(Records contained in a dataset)
Segment Open

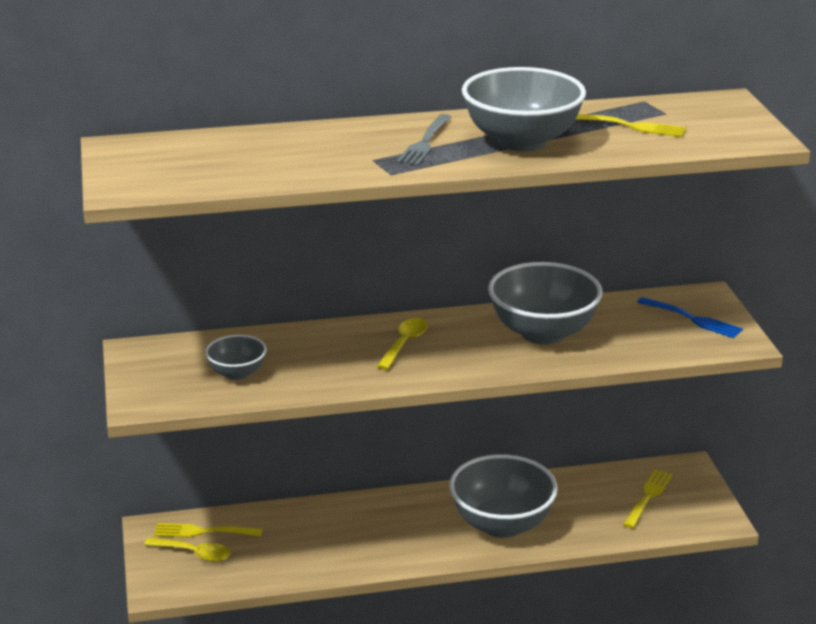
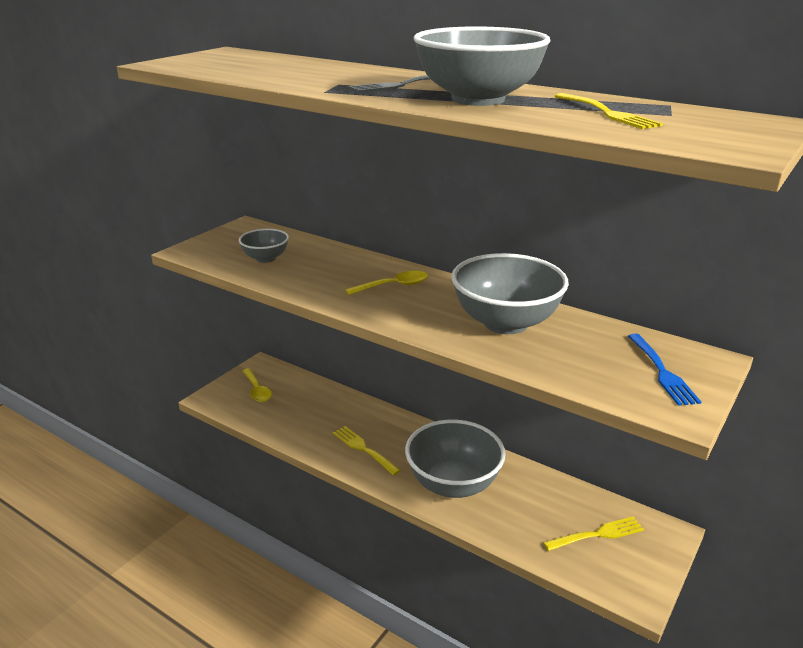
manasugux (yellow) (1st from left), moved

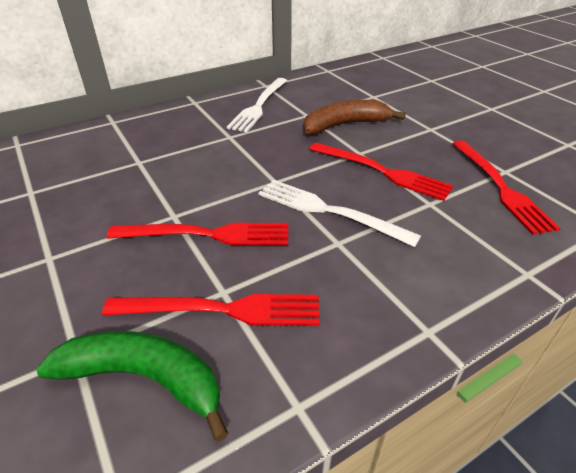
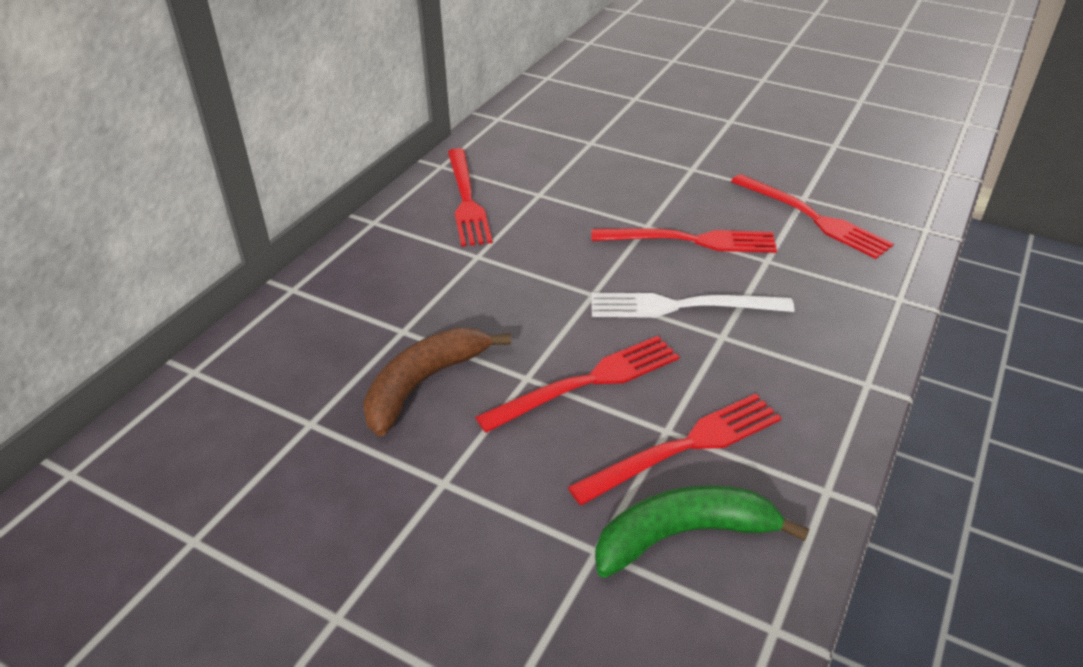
manasugux (white) (1st from left) -> manasugux (red) (1st from left)
satolomi (brown), moved

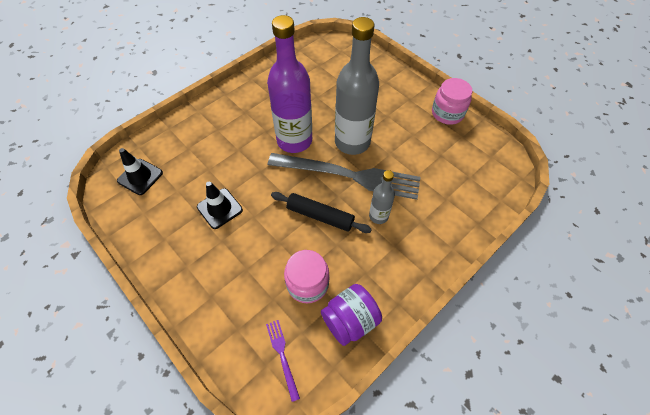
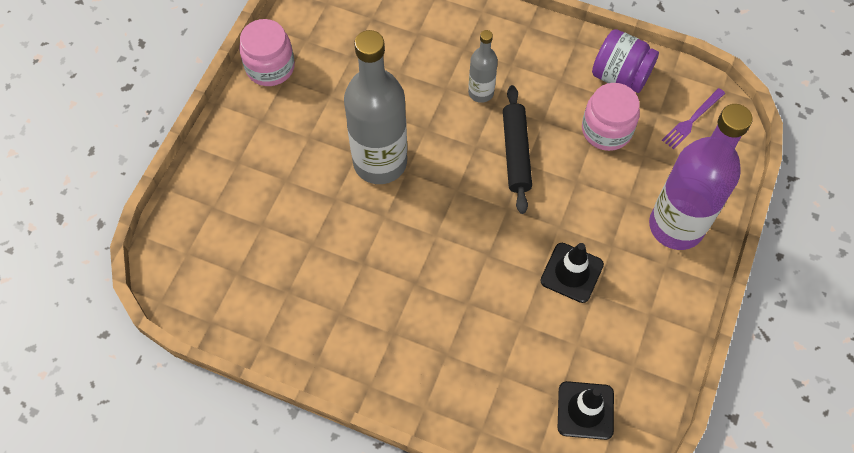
mevadagax (purple), moved
manasugux (grey) -> none

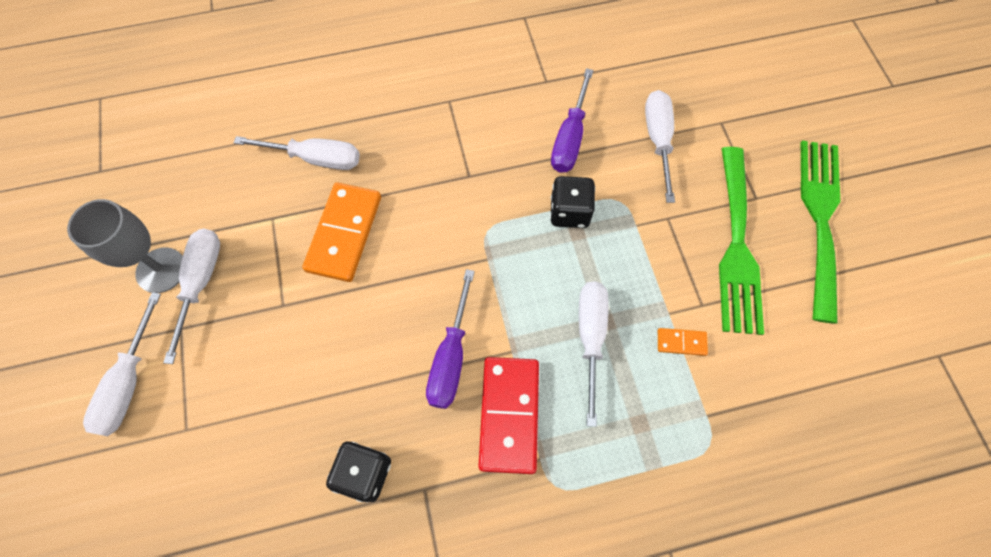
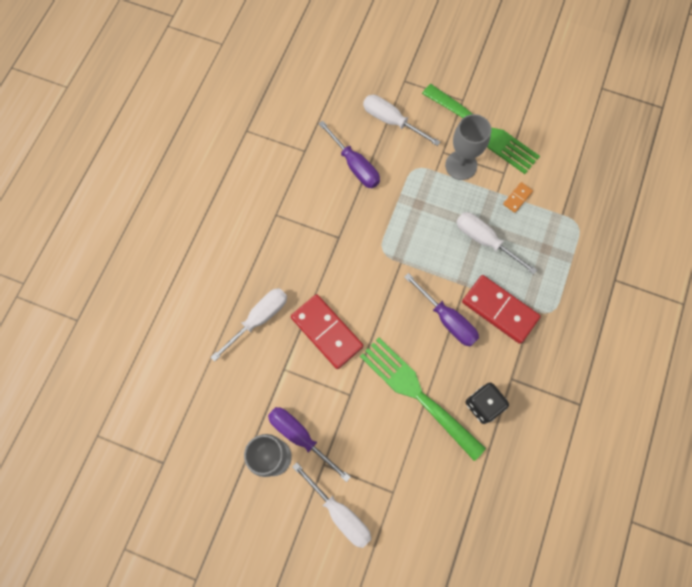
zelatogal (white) (2nd from left) -> zelatogal (purple) (1st from left)
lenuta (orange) (1st from left) -> lenuta (red) (1st from left)
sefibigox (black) (2nd from left) -> none
manasugux (green) (2nd from left in the first image) -> manasugux (green) (1st from left), moved
none -> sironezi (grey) (2nd from left)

Segment Closed

## The task:
Every entry above has to be repeated exactly, apart from its pictures.

## Reply to the exercise:
manasugux (yellow) (1st from left), moved

manasugux (white) (1st from left) -> manasugux (red) (1st from left)
satolomi (brown), moved

mevadagax (purple), moved
manasugux (grey) -> none

zelatogal (white) (2nd from left) -> zelatogal (purple) (1st from left)
lenuta (orange) (1st from left) -> lenuta (red) (1st from left)
sefibigox (black) (2nd from left) -> none
manasugux (green) (2nd from left in the first image) -> manasugux (green) (1st from left), moved
none -> sironezi (grey) (2nd from left)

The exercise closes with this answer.